-- INFORMATION PROVIDED follows --
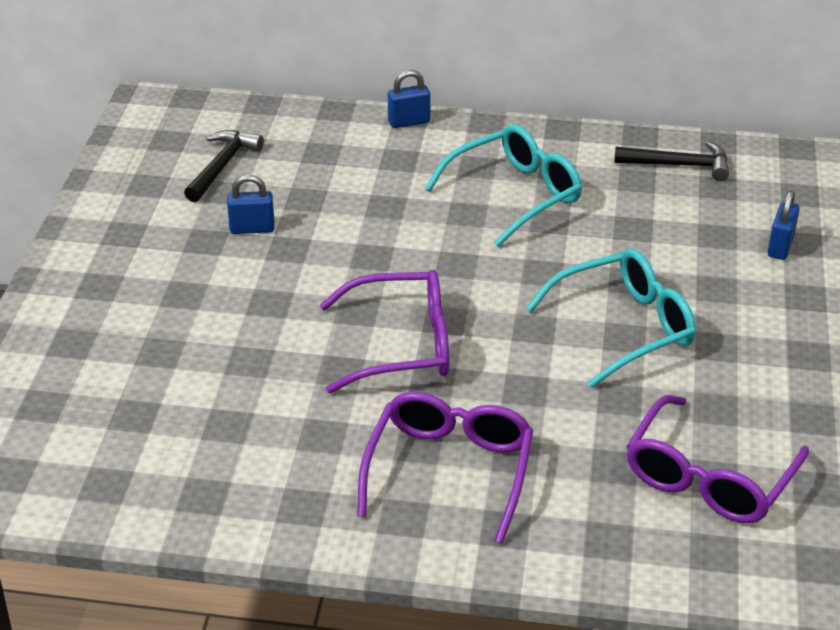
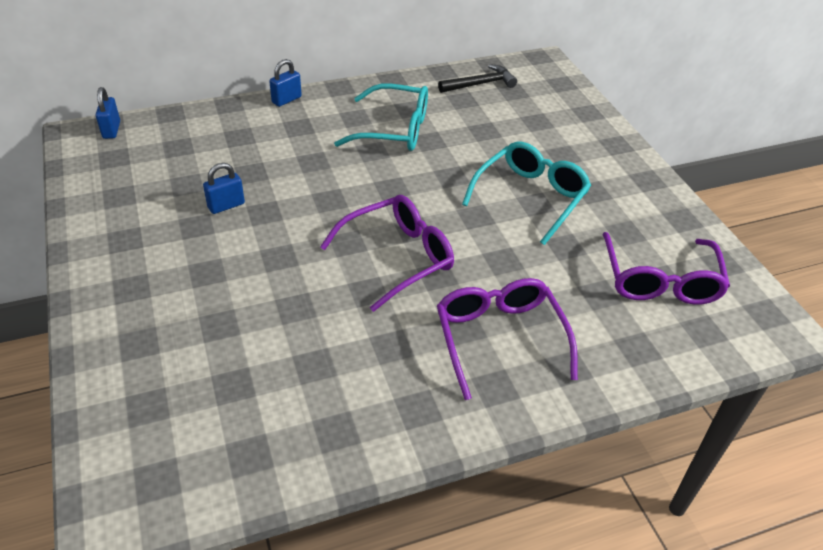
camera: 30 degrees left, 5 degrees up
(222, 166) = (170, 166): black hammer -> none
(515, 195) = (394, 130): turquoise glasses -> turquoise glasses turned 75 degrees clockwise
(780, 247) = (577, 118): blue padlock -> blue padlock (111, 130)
-- INFORMATION PROVIDED concluded --
§ **ACTION ITEM**:
Drop the pictures and reproduce the rest of the data above exactly.

§ **EXERCISE RESPONSE**:
camera: 30 degrees left, 5 degrees up
(222, 166) = (170, 166): black hammer -> none
(515, 195) = (394, 130): turquoise glasses -> turquoise glasses turned 75 degrees clockwise
(780, 247) = (577, 118): blue padlock -> blue padlock (111, 130)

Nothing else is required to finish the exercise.